[Stored dataset items]
= = = = = = =
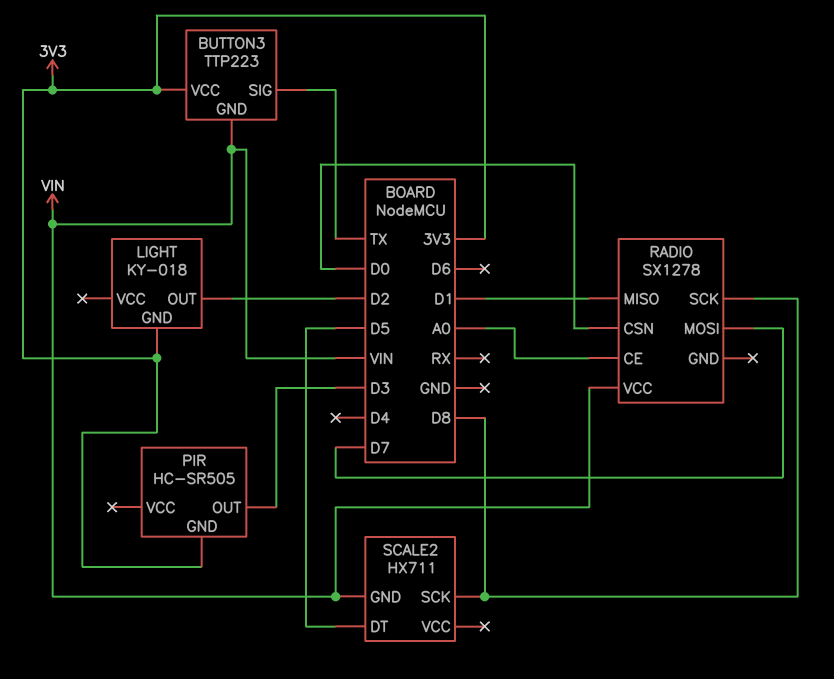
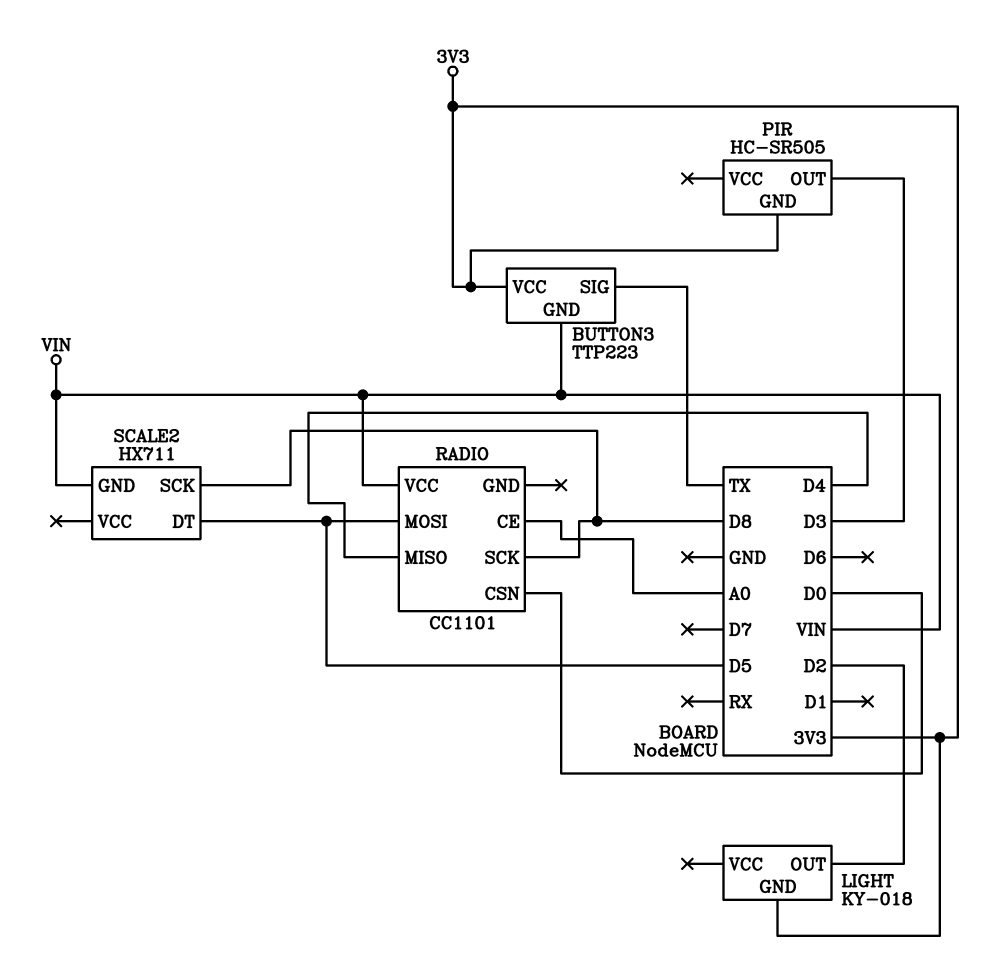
RADIO: SX1278 -> CC1101
RADIO pin MISO: D1 -> D4
RADIO pin MOSI: D7 -> D5

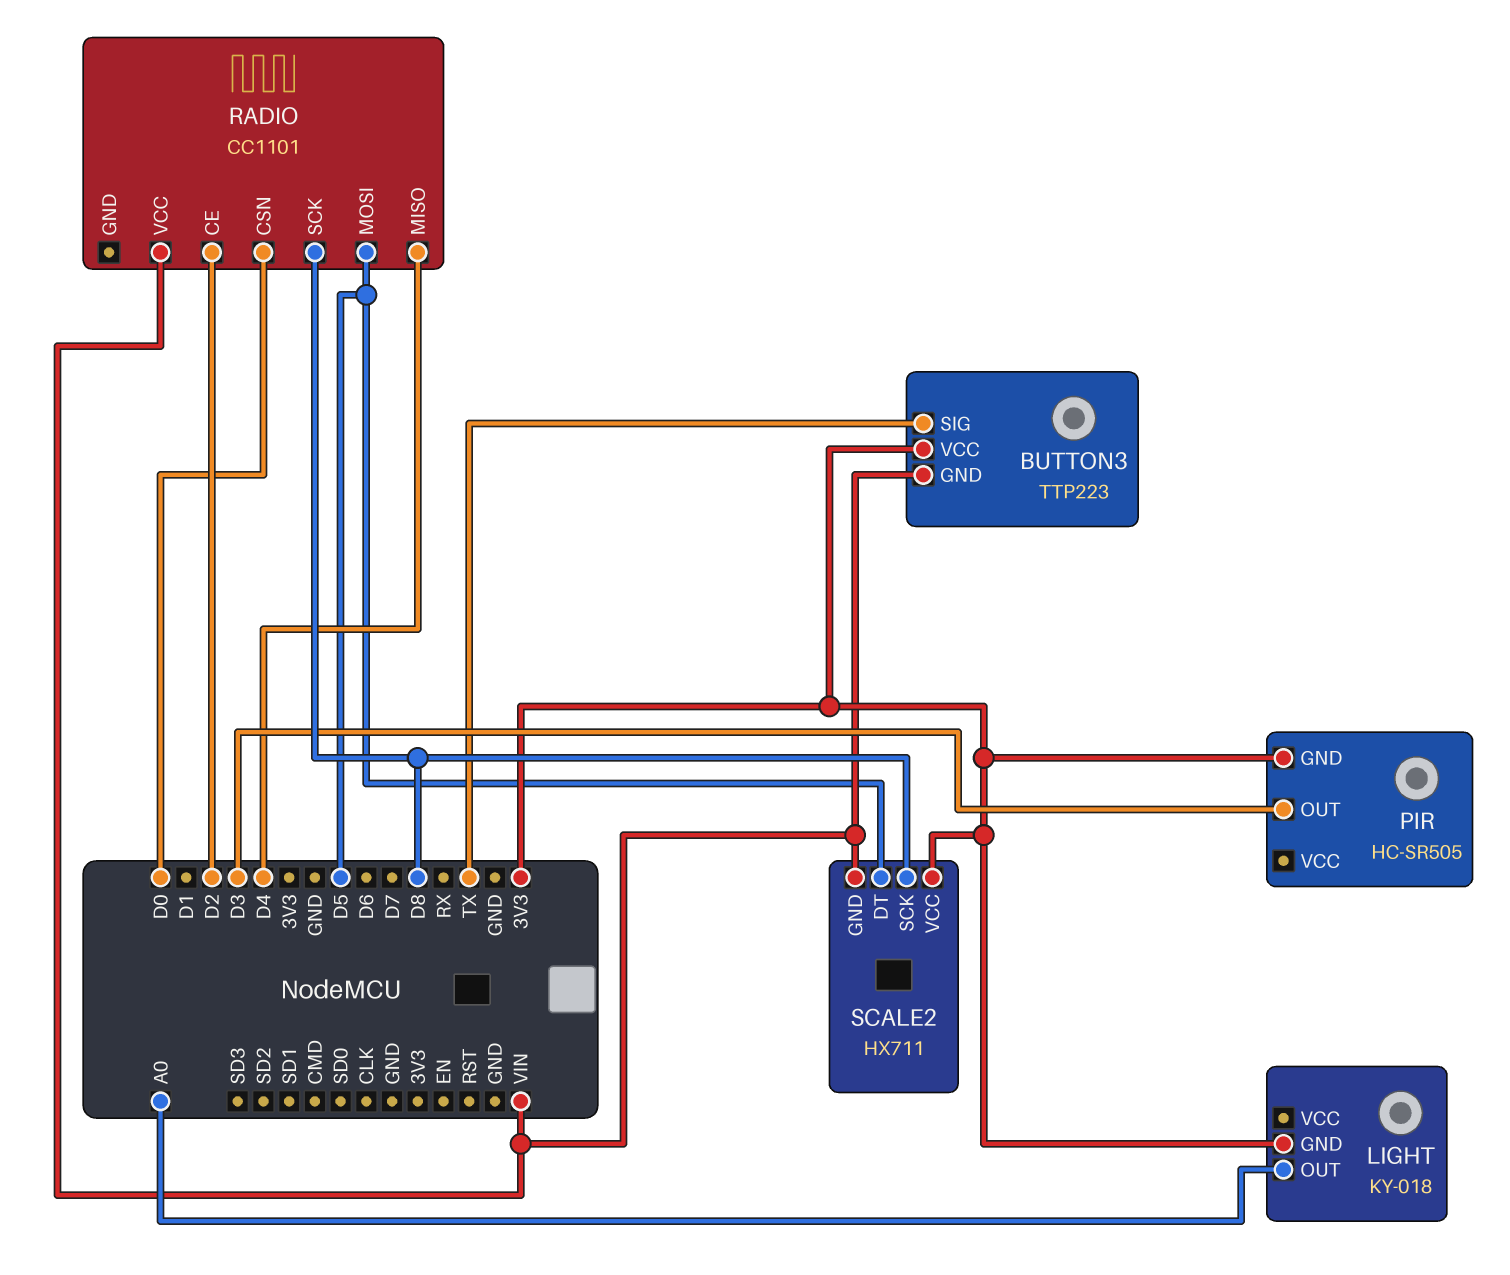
LIGHT pin OUT: D2 -> A0
RADIO pin CE: A0 -> D2
SCALE2 pin VCC: none -> 3V3

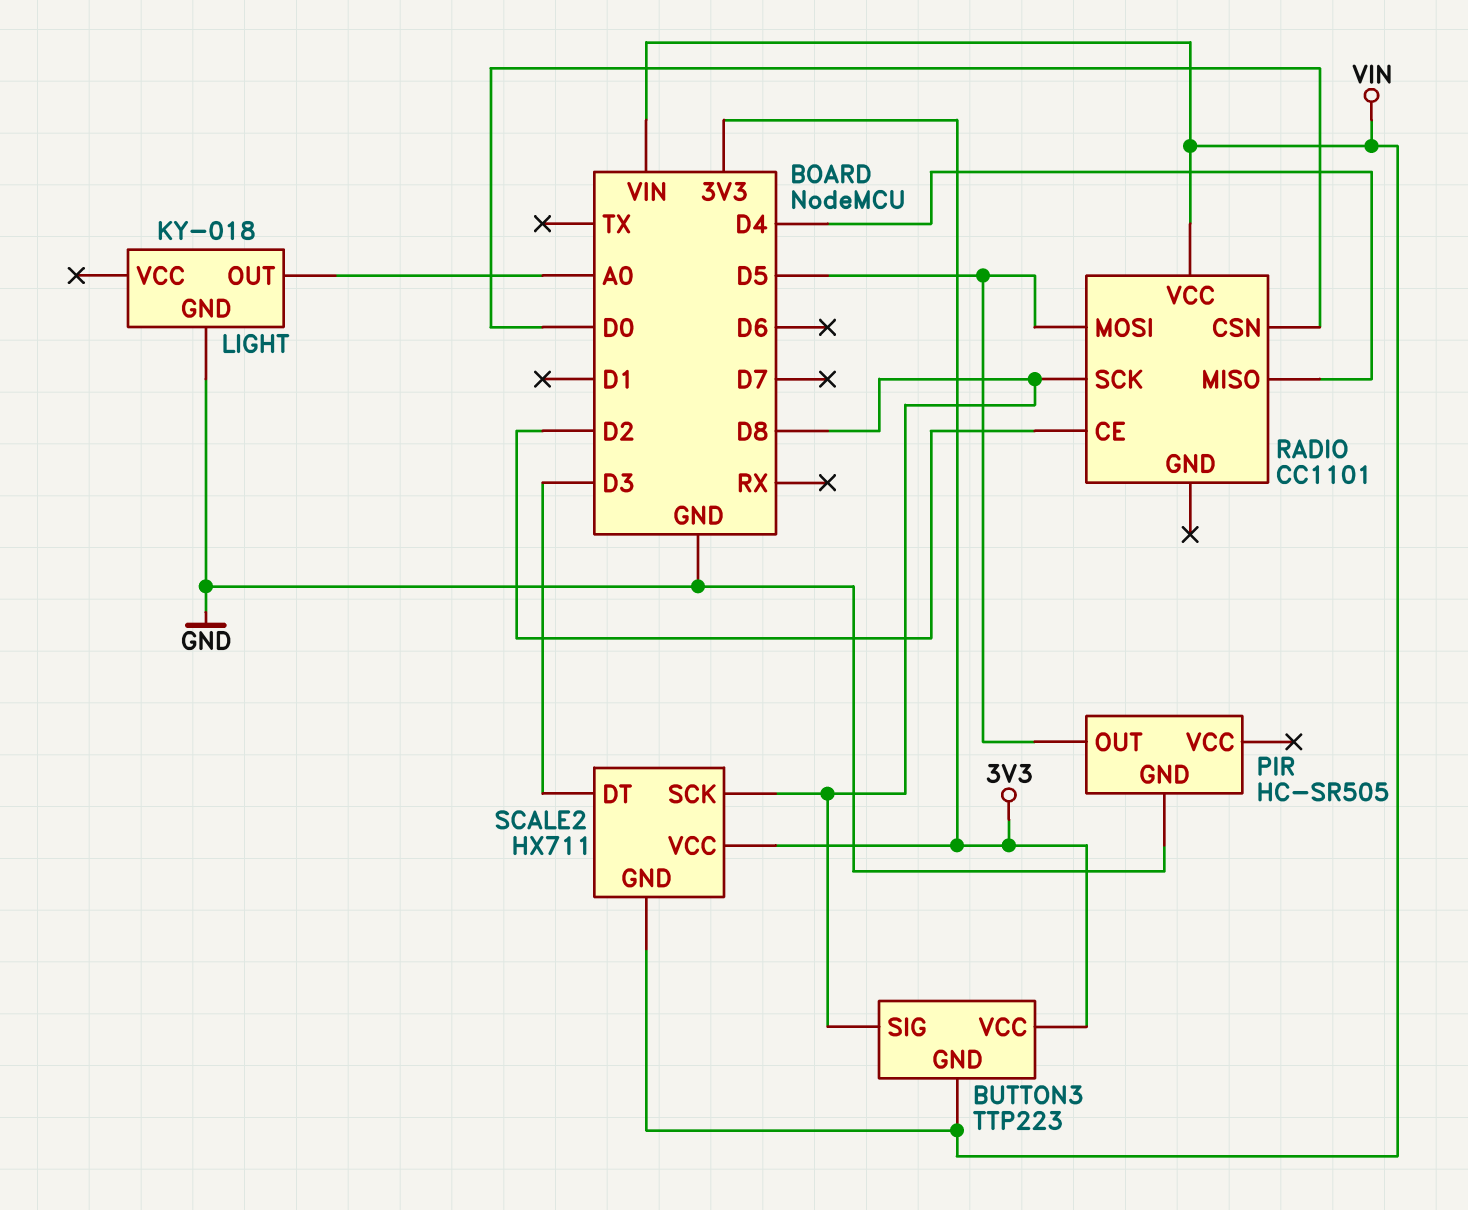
BUTTON3 pin SIG: TX -> D8
LIGHT pin GND: 3V3 -> GND
PIR pin GND: 3V3 -> GND
PIR pin OUT: D3 -> D5
SCALE2 pin DT: D5 -> D3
= = = = = = =
▶ _To do_: Every line from the one that contains "RADIO pin CE: A0 -> D2" through the end of the records above is to be reproduced exactly; no picture goes in the copy.

▶ _Answer area_:
RADIO pin CE: A0 -> D2
SCALE2 pin VCC: none -> 3V3

BUTTON3 pin SIG: TX -> D8
LIGHT pin GND: 3V3 -> GND
PIR pin GND: 3V3 -> GND
PIR pin OUT: D3 -> D5
SCALE2 pin DT: D5 -> D3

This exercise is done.